===== DATA SEGMENT =====

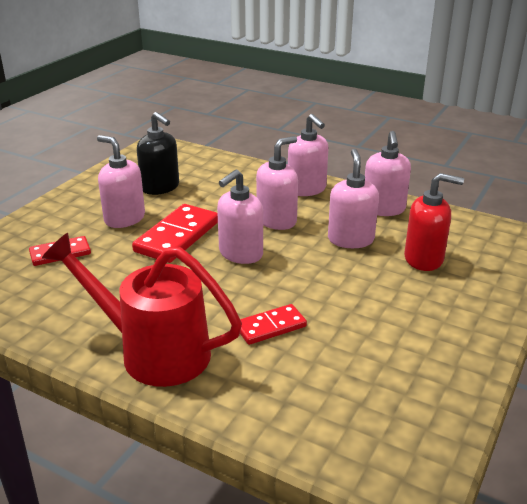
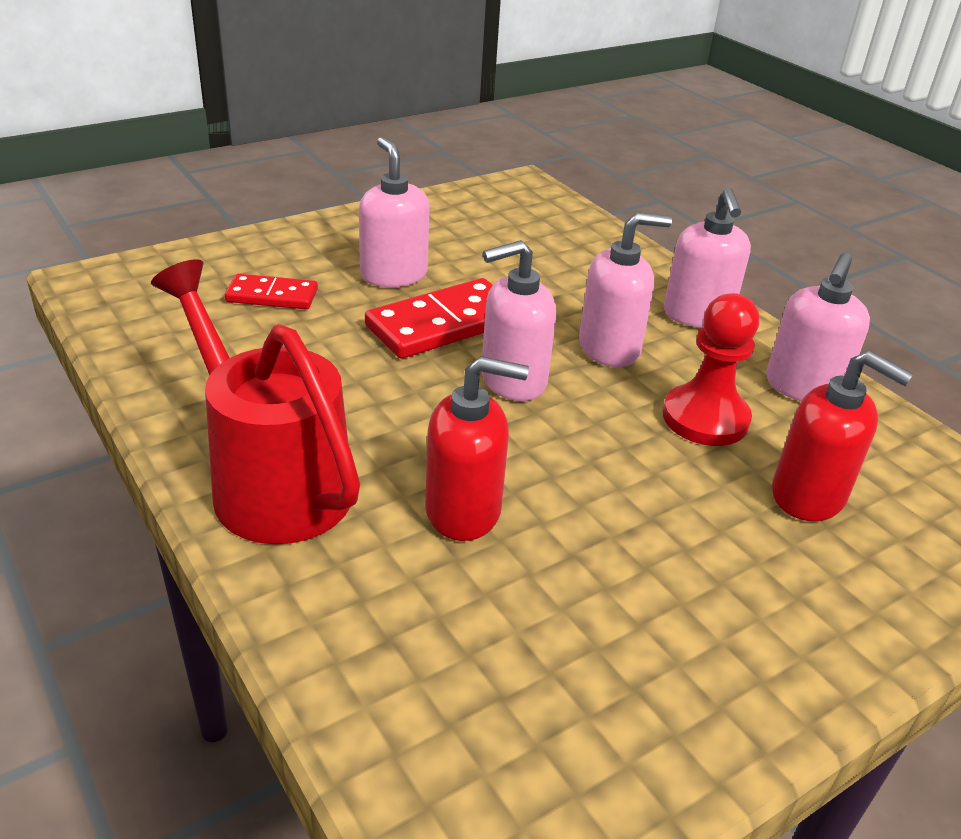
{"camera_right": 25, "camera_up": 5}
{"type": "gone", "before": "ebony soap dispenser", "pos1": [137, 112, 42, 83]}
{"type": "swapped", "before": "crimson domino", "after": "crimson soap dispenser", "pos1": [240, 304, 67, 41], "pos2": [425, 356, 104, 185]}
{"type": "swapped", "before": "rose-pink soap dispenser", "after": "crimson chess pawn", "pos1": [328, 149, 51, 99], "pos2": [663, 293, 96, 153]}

=====

Without including any picture, reproduce all of the material exactly.

**TASK RESULT:**
{"camera_right": 25, "camera_up": 5}
{"type": "gone", "before": "ebony soap dispenser", "pos1": [137, 112, 42, 83]}
{"type": "swapped", "before": "crimson domino", "after": "crimson soap dispenser", "pos1": [240, 304, 67, 41], "pos2": [425, 356, 104, 185]}
{"type": "swapped", "before": "rose-pink soap dispenser", "after": "crimson chess pawn", "pos1": [328, 149, 51, 99], "pos2": [663, 293, 96, 153]}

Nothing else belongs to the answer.